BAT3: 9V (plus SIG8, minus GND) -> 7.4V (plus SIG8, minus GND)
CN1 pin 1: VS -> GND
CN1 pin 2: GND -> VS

* * * * * * * * *

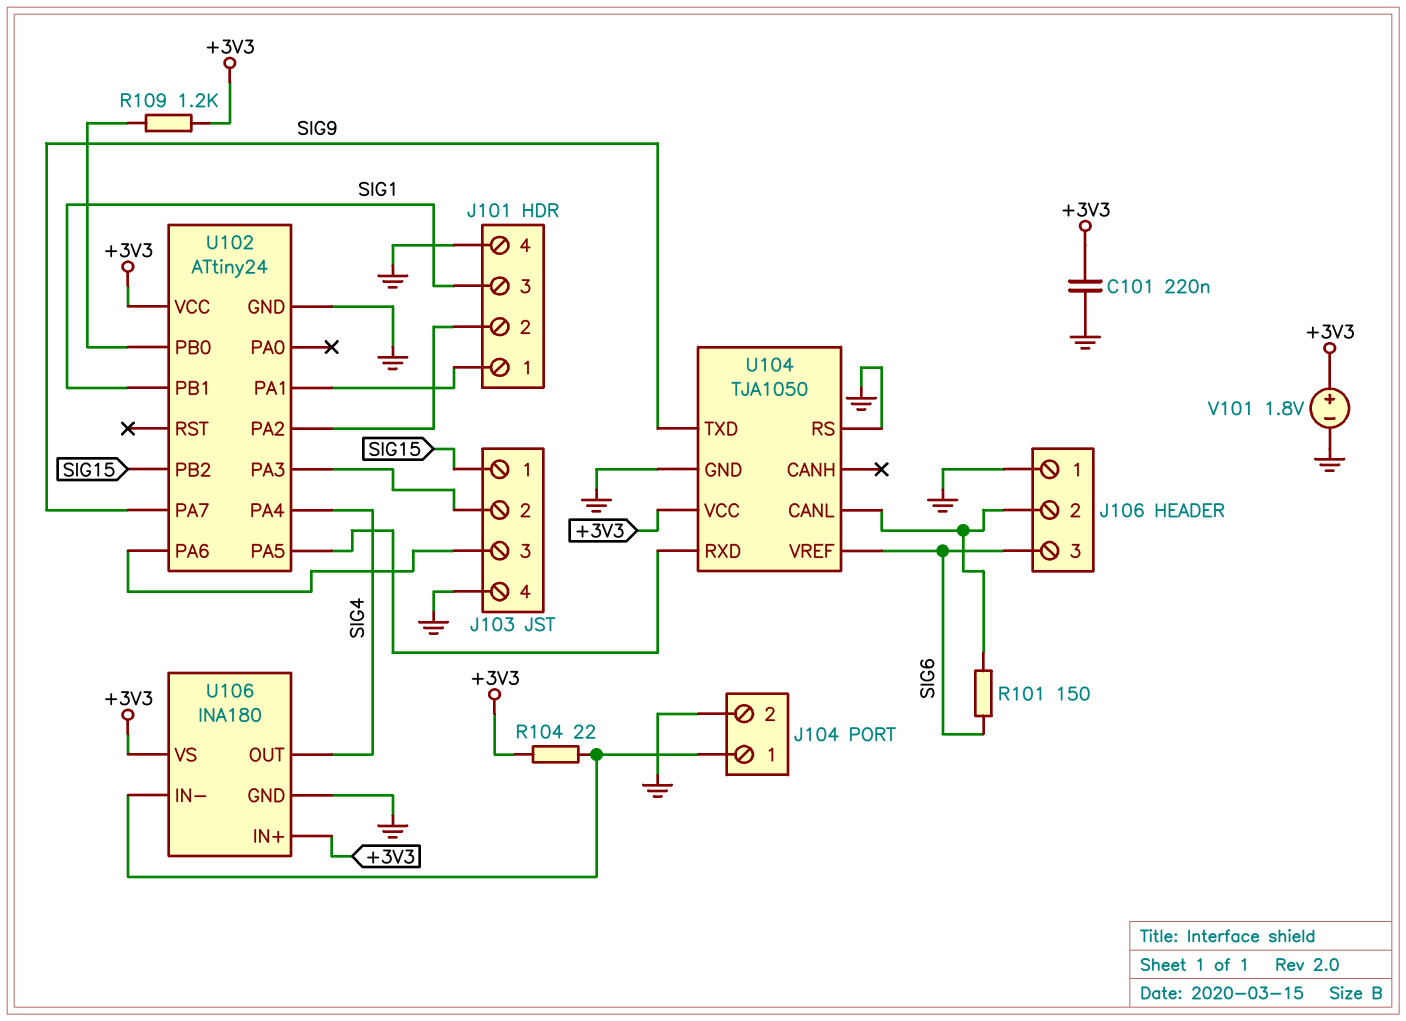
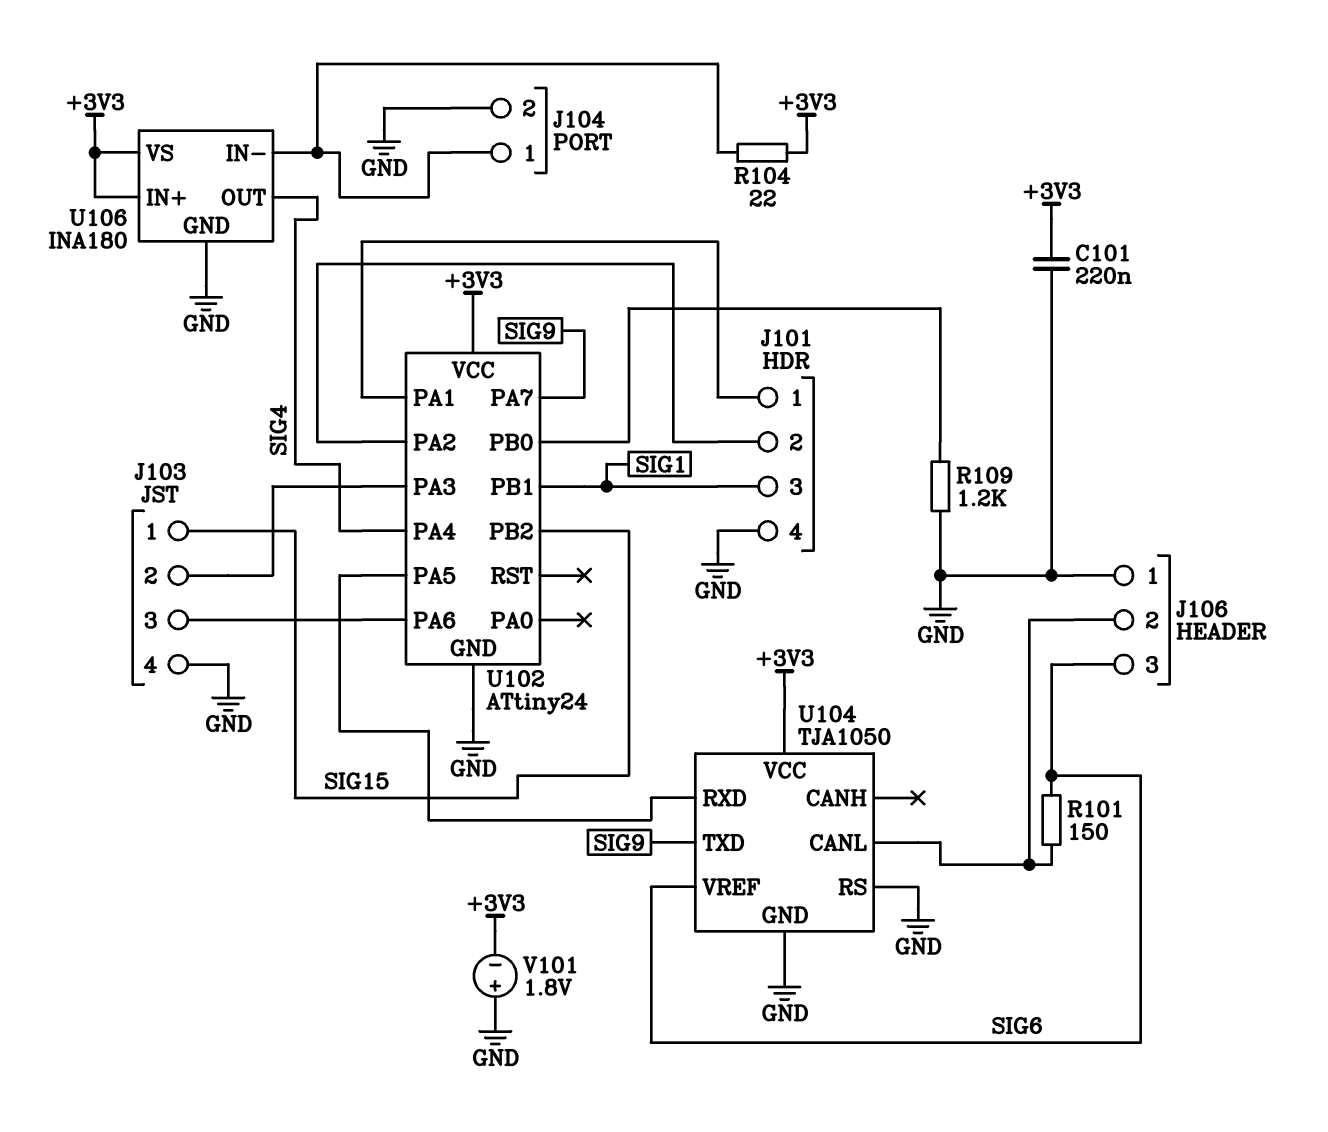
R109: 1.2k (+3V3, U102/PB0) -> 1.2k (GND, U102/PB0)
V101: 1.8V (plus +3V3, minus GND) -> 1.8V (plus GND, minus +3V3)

* * * * * * * * *

> [What needs to be done]: Within the listing above, extract exactly the lines from the line with "R109: 1.2k (+3V3, U102/PB0)" to the line with "V101: 1.8V (plus", the two named lines included, and no others.

> [Result of the exercise]:
R109: 1.2k (+3V3, U102/PB0) -> 1.2k (GND, U102/PB0)
V101: 1.8V (plus +3V3, minus GND) -> 1.8V (plus GND, minus +3V3)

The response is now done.